*** Data provided ***

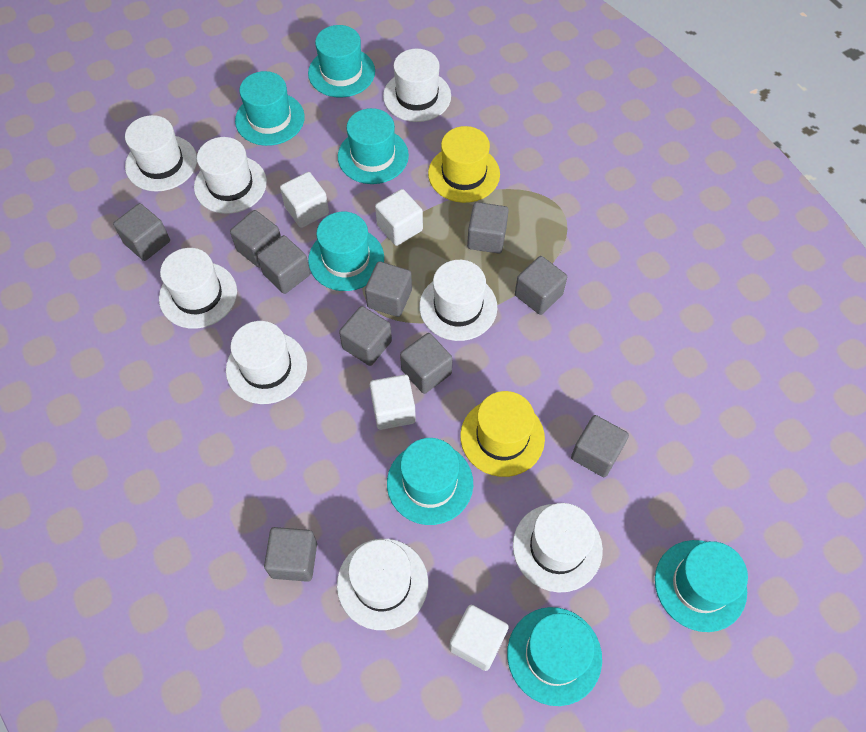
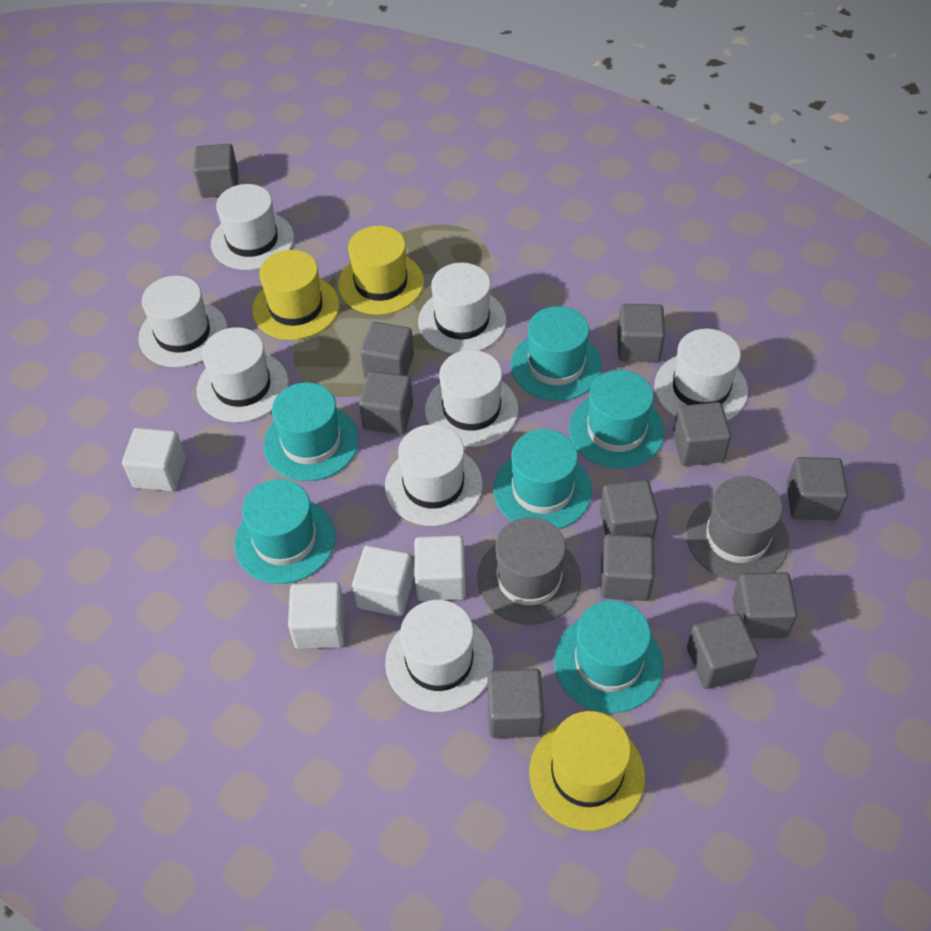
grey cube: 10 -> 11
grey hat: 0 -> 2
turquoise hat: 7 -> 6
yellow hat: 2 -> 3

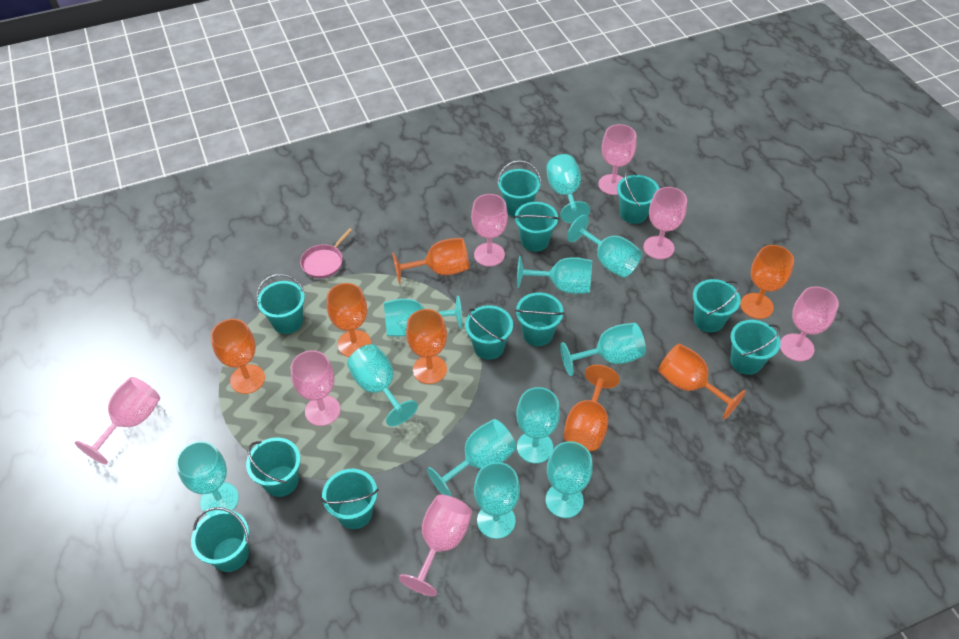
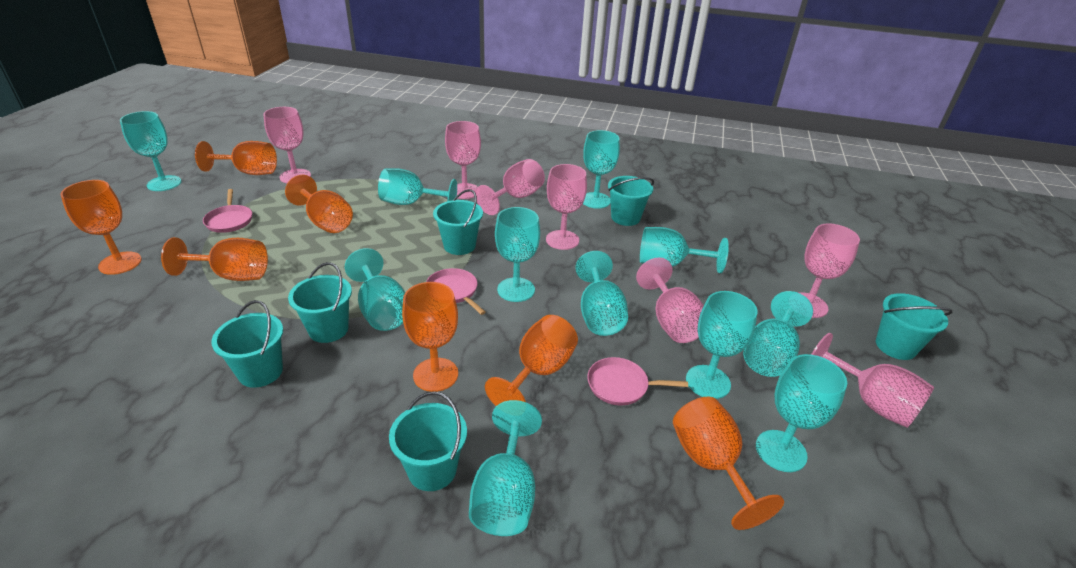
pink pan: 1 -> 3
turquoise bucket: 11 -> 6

*** End of Data provided ***

- Directions for this task: What is needed is an exact copy of all the records, minus any pictures.

- Result of this exercise:
grey cube: 10 -> 11
grey hat: 0 -> 2
turquoise hat: 7 -> 6
yellow hat: 2 -> 3

pink pan: 1 -> 3
turquoise bucket: 11 -> 6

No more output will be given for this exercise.